REQUIRED ACTION
All lines from the one holding "red star: (214, 382) -> (162, 478), moved" through the last line of the entries below must be transcribed exactly, and no others. Pictures do not go in.

AVAILABLE RECORDS
↓

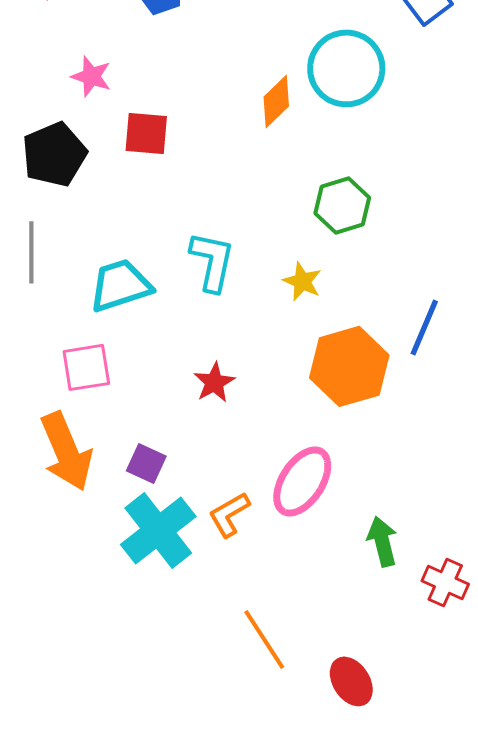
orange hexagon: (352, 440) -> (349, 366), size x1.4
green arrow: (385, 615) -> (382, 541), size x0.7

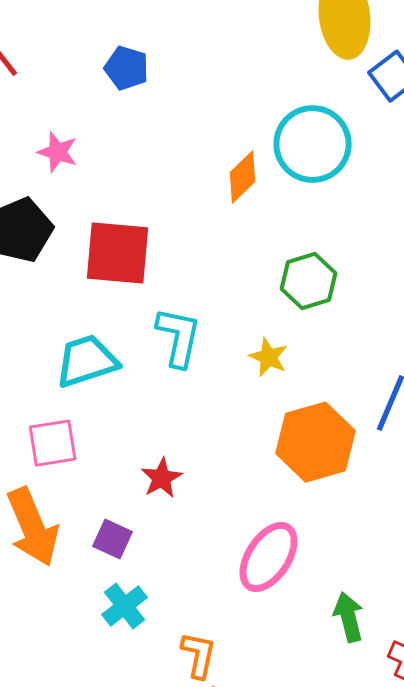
red square: (146, 133) -> (118, 253), moved, size x1.5
red star: (214, 382) -> (162, 478), moved
orange L-shape: (229, 514) -> (199, 655), moved, turned 132
cyan cross: (158, 530) -> (125, 606), size x0.6

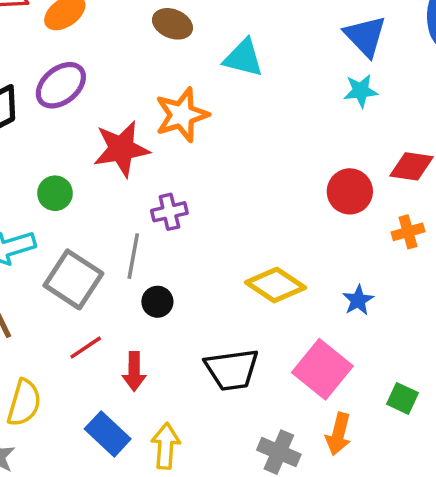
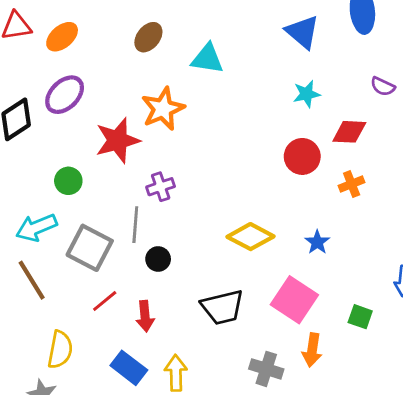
brown ellipse: (172, 24) -> (148, 37), turned -68
cyan star: (361, 91) -> (307, 94), moved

↑

ANSWER TO THIS TASK
red star: (214, 382) -> (162, 478), moved
orange L-shape: (229, 514) -> (199, 655), moved, turned 132
cyan cross: (158, 530) -> (125, 606), size x0.6

brown ellipse: (172, 24) -> (148, 37), turned -68
cyan star: (361, 91) -> (307, 94), moved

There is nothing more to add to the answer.